■ AIM OF THE EXERCISE
The answer must consist of each line of the records below that contains the string "black".
*** Opening WORKING DATA ***
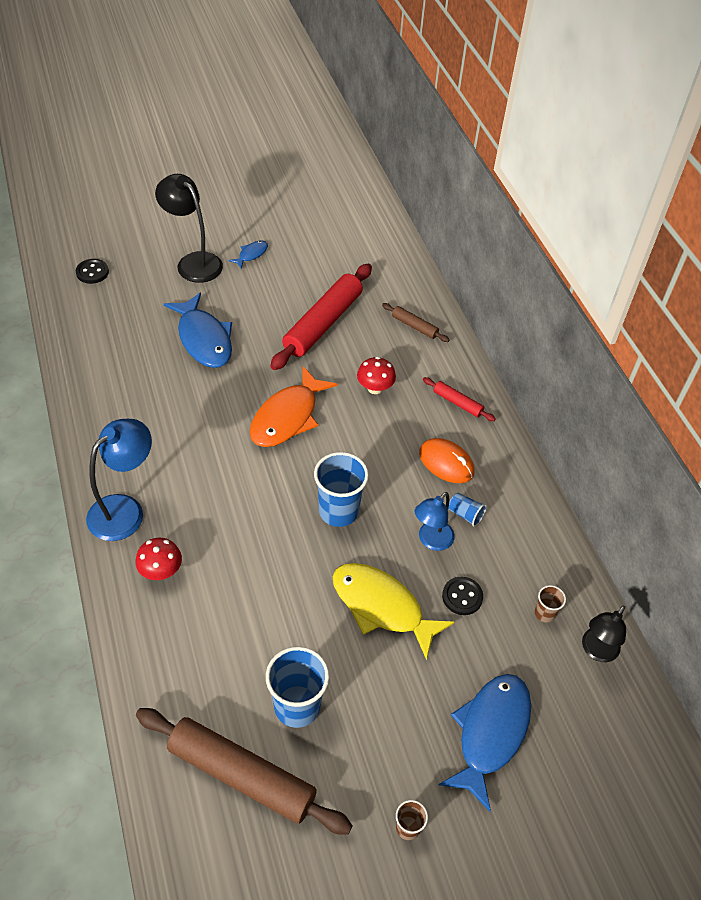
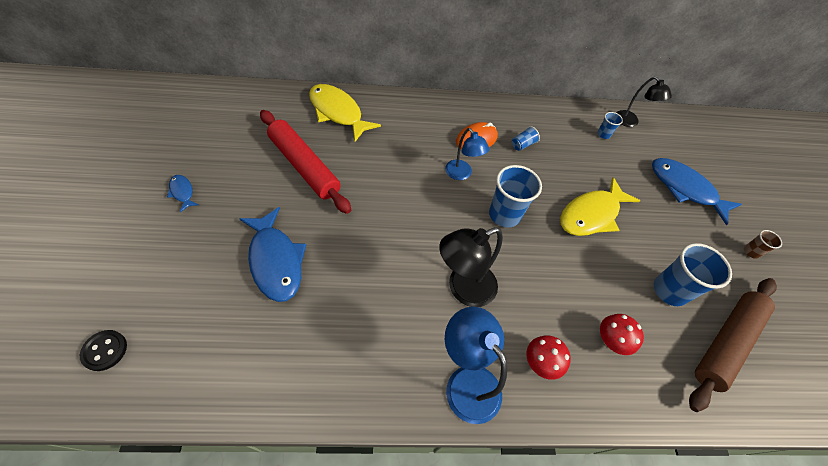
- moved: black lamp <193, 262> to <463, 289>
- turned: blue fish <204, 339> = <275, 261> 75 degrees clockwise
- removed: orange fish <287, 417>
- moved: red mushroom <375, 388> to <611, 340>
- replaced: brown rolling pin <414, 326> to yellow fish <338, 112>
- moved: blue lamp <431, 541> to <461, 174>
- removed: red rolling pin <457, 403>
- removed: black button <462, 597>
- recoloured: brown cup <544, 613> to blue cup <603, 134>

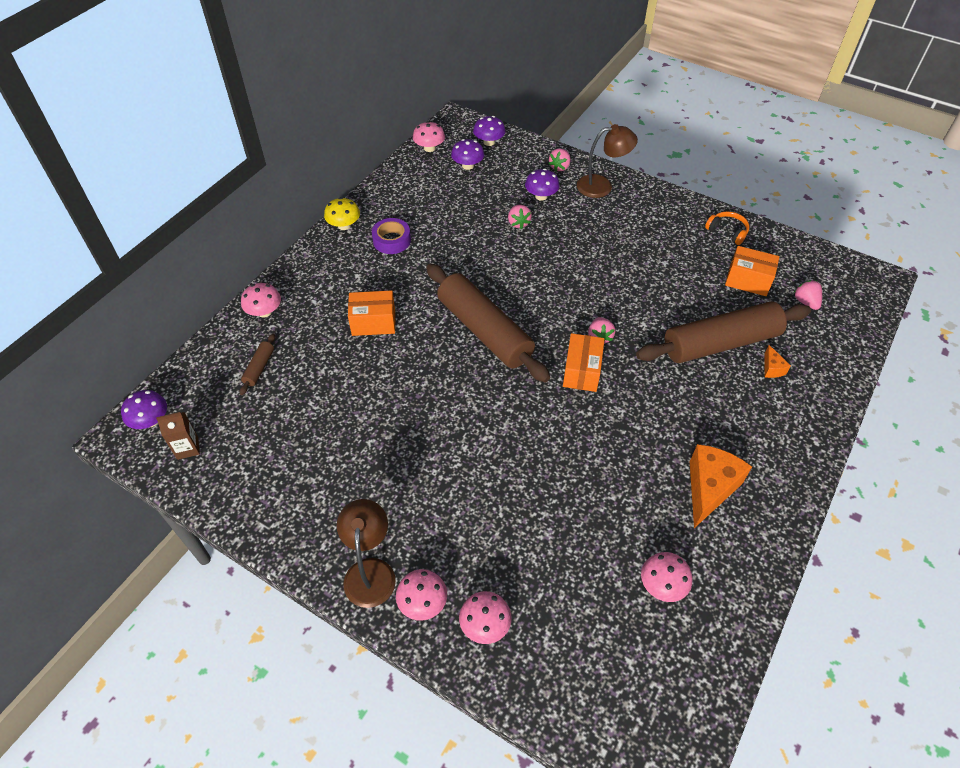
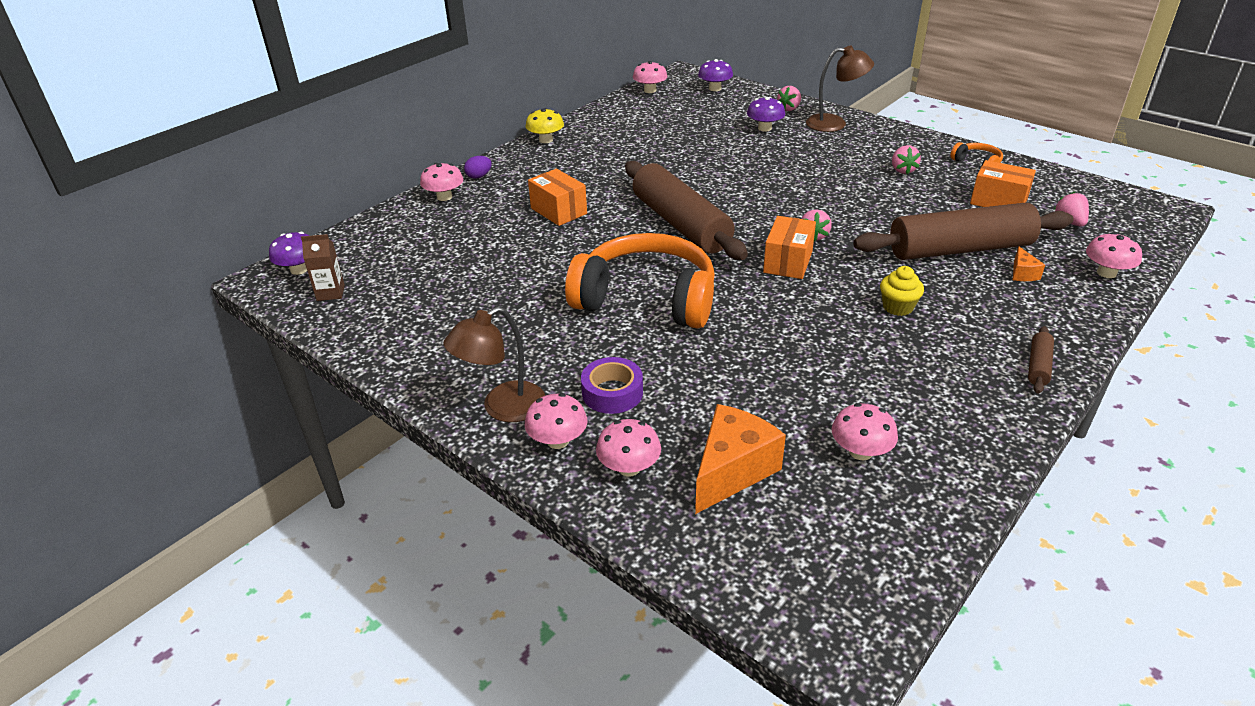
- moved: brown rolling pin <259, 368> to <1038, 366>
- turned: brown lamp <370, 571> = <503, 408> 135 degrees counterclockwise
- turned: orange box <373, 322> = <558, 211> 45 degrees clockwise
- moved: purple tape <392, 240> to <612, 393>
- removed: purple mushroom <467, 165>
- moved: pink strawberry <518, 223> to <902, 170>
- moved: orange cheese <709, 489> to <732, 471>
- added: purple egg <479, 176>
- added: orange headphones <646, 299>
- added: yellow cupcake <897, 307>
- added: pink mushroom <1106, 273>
*** Closing WORKING DATA ***
■ WRITTEN ANSWER
- moved: black lamp <193, 262> to <463, 289>
- removed: black button <462, 597>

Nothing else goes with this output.